PROBLEM REQUIREMENTS. Each record needs to be retyped exactly, though its pictures should not appear.

Extracted data entries
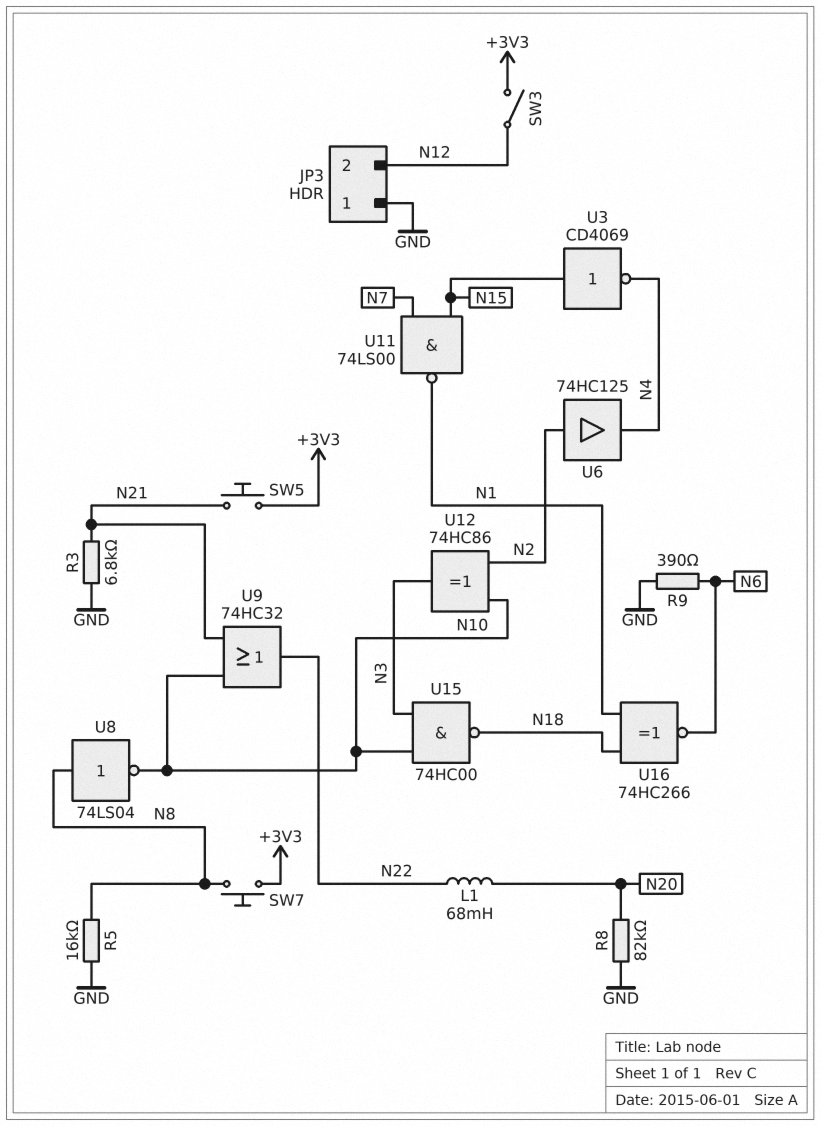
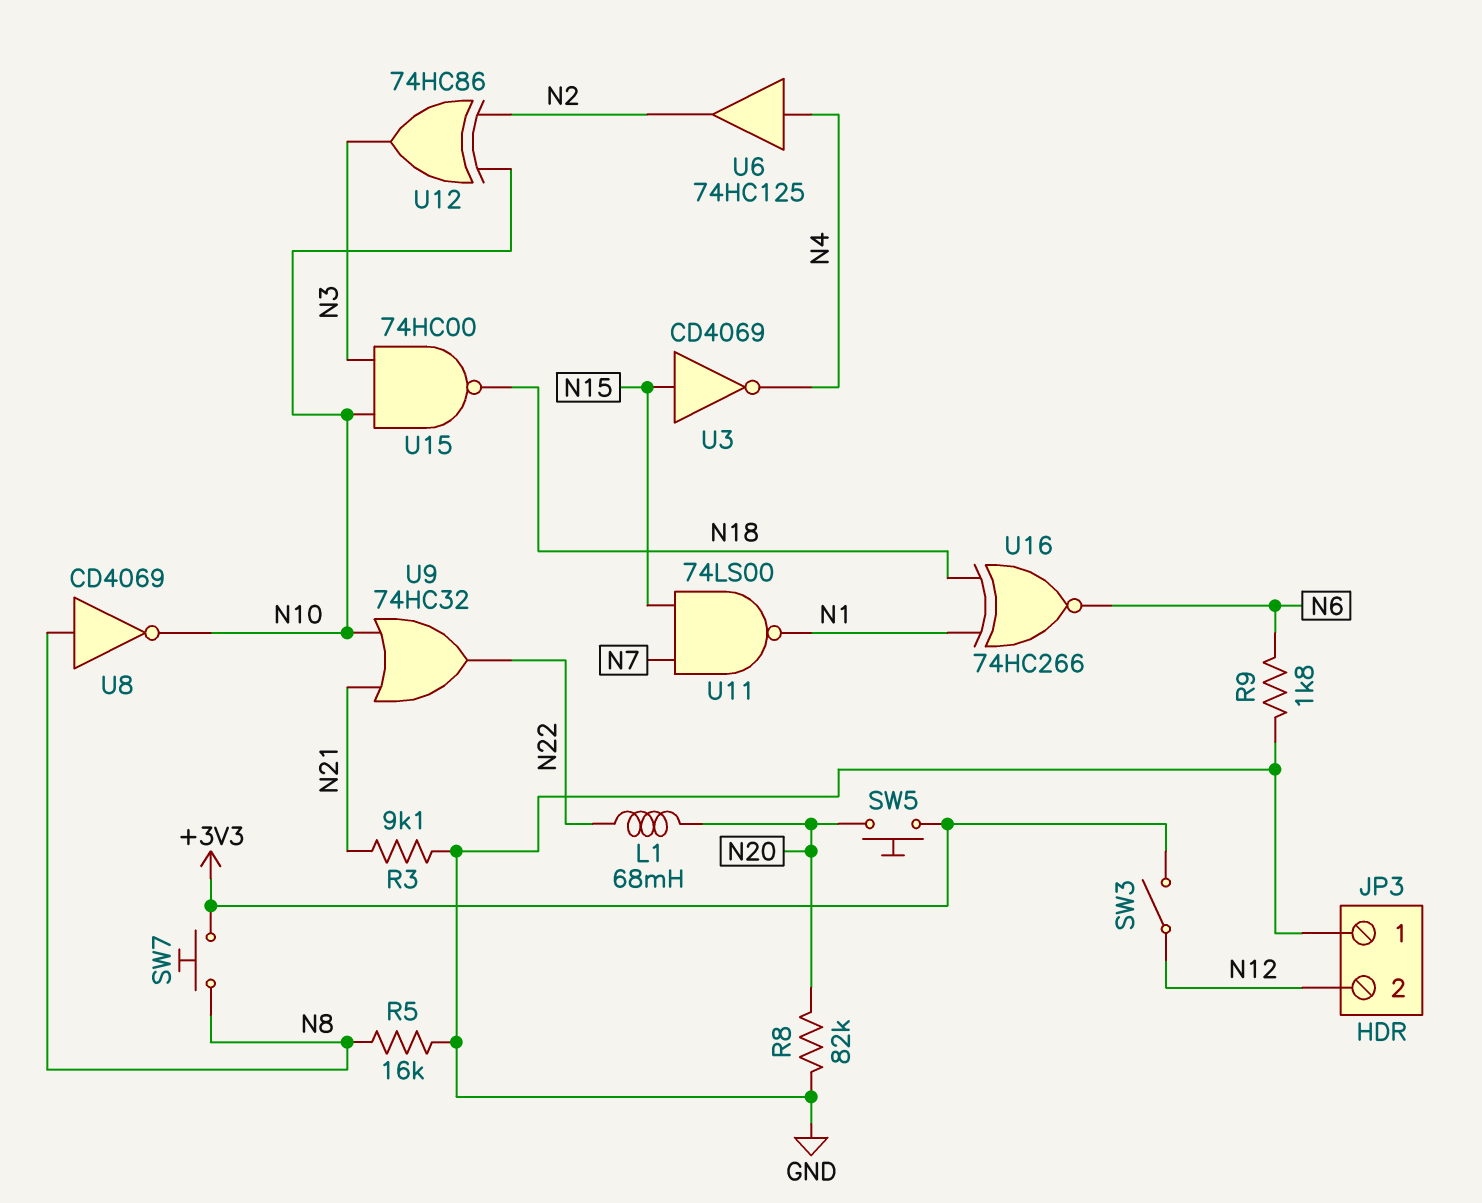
R3: 6.8k (GND, N21) -> 9.1k (GND, N21)
R9: 390 (GND, N6) -> 1.8k (GND, N6)
SW5: button (+3V3, N21) -> button (+3V3, N20)
U6: buffer 74HC125 (in N2, out N4) -> buffer 74HC125 (in N4, out N2)
U8: NOT 74LS04 (in N8, out N10) -> NOT CD4069 (in N8, out N10)

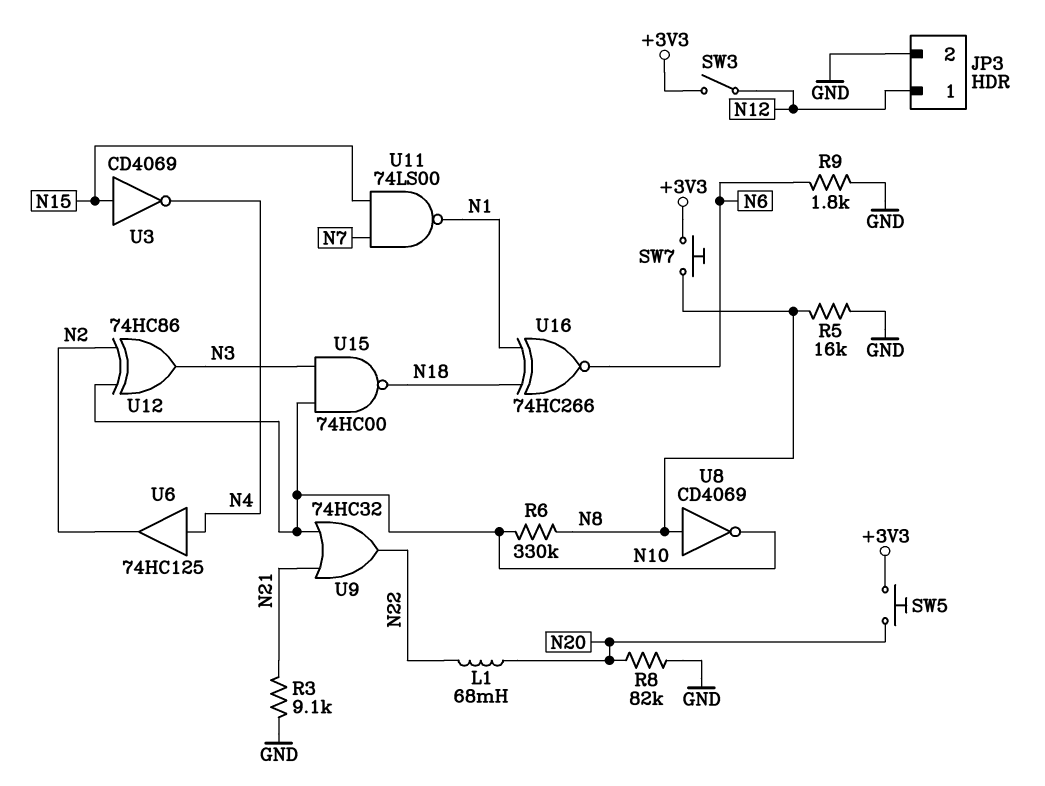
JP3 pin 1: GND -> N12
JP3 pin 2: N12 -> GND
R6: none -> 330k (N8, N10)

ANSWER SPACE.
R3: 6.8k (GND, N21) -> 9.1k (GND, N21)
R9: 390 (GND, N6) -> 1.8k (GND, N6)
SW5: button (+3V3, N21) -> button (+3V3, N20)
U6: buffer 74HC125 (in N2, out N4) -> buffer 74HC125 (in N4, out N2)
U8: NOT 74LS04 (in N8, out N10) -> NOT CD4069 (in N8, out N10)

JP3 pin 1: GND -> N12
JP3 pin 2: N12 -> GND
R6: none -> 330k (N8, N10)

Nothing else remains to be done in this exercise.